DIRECTIONS FOR THIS TASK: Print the listing below again, exactly. Skip the pictures.

MATERIAL PROVIDED:
= = = =
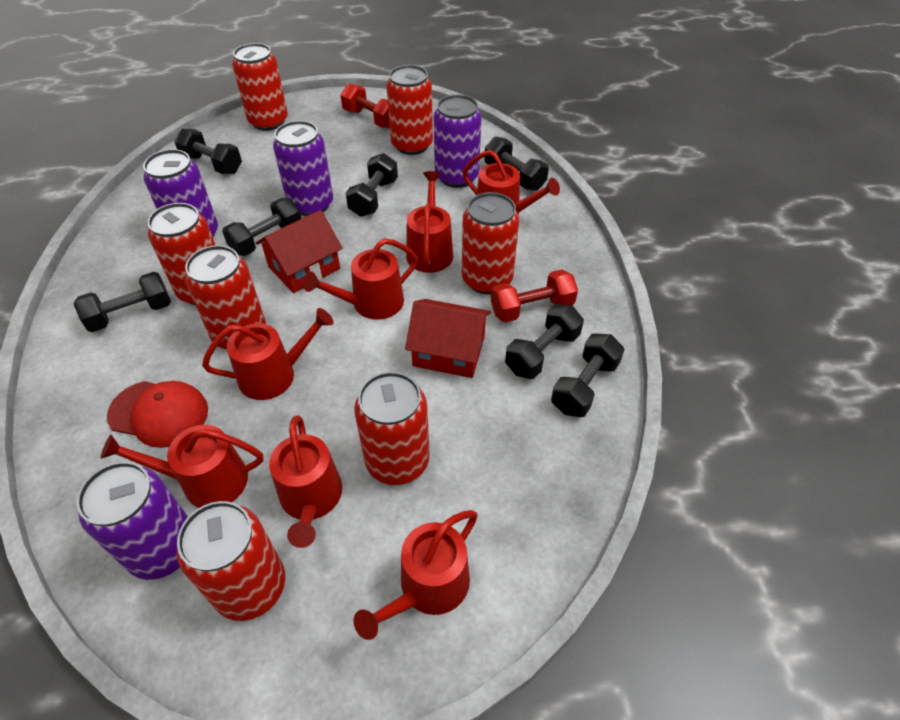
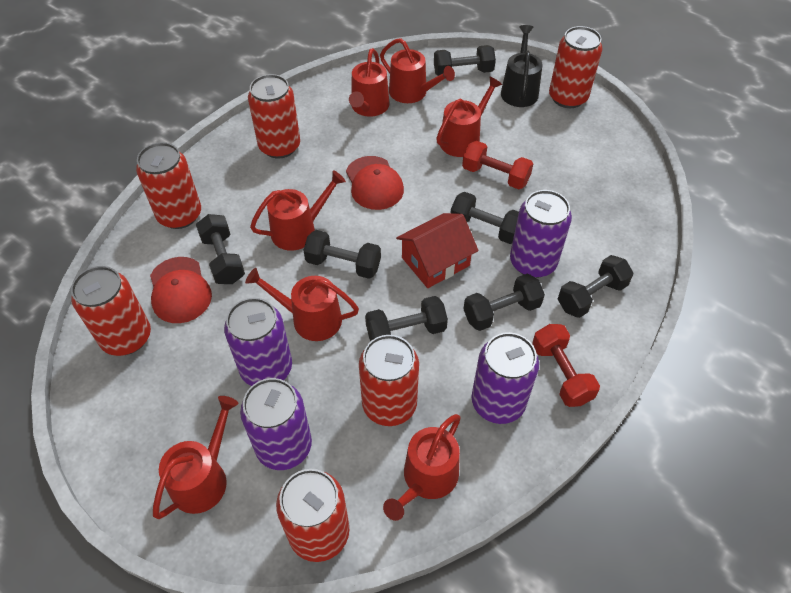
black watering can: 0 -> 1
red can: 7 -> 6
red cap: 1 -> 2
red house: 2 -> 1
= = = =
PROBLEM SOLUTION:
black watering can: 0 -> 1
red can: 7 -> 6
red cap: 1 -> 2
red house: 2 -> 1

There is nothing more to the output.